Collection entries
- Opening Delimiter -
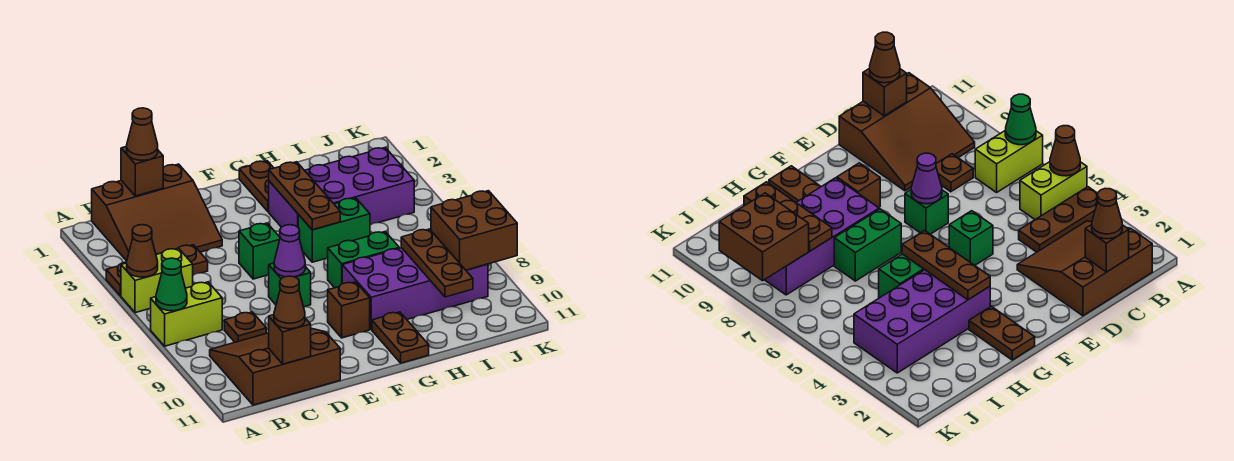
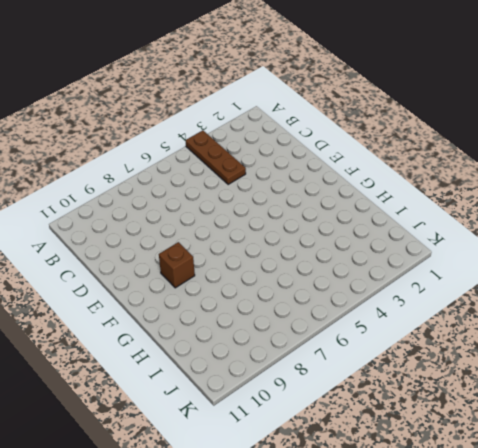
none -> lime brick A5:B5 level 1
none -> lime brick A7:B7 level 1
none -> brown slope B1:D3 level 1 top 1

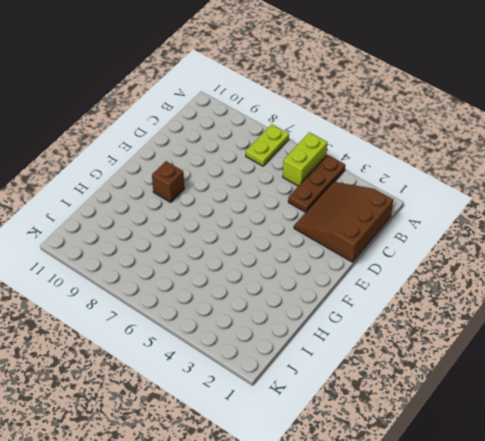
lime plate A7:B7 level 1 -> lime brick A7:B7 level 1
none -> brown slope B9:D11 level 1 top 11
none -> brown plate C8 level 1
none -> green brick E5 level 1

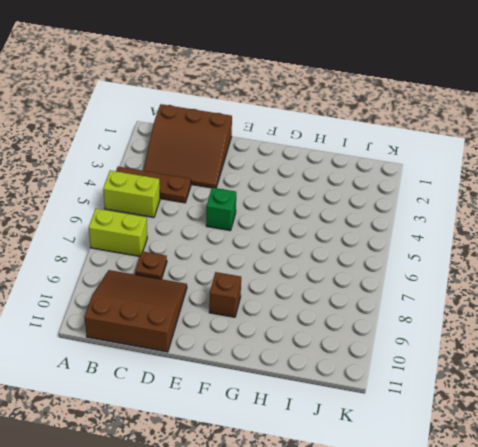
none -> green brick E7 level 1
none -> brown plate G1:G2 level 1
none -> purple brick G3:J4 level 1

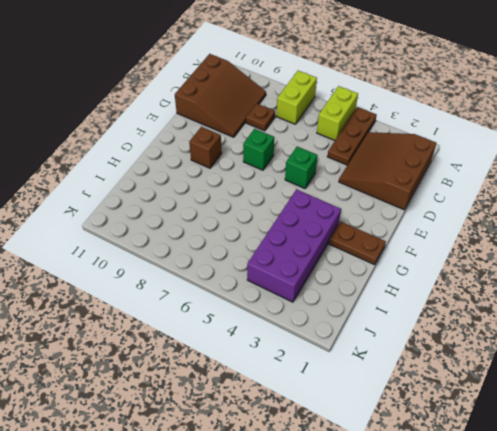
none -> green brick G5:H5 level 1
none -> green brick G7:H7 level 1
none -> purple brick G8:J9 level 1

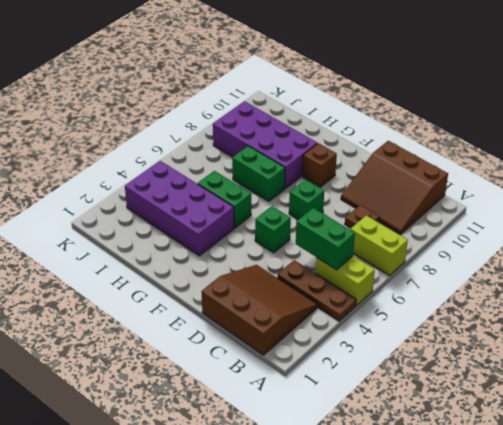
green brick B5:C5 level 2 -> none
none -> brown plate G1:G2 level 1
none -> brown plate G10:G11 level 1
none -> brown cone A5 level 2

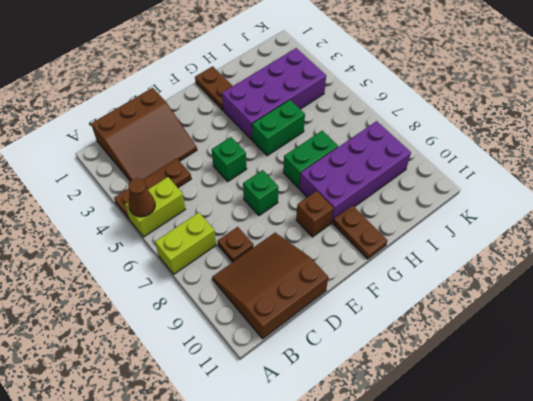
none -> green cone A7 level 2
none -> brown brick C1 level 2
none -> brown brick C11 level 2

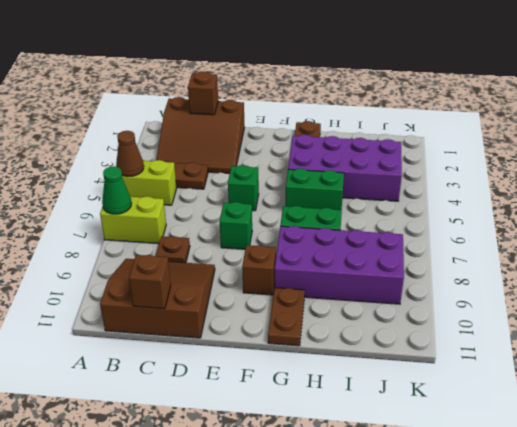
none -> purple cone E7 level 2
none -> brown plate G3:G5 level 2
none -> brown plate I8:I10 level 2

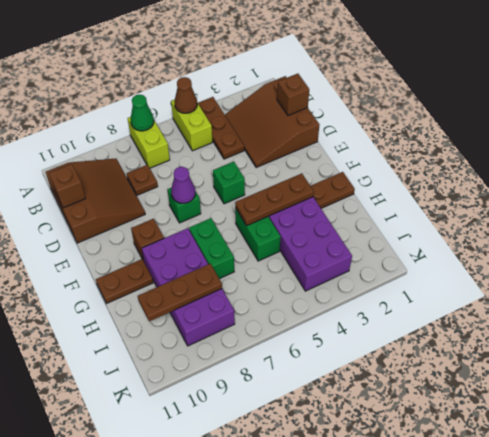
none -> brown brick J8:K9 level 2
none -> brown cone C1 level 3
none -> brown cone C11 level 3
- Closing Delimiter -
## WORK TO COMPLETE
Could you state how many lines in the data hold the word "cone"? Only the number should be given.

## TASK ANSWER
5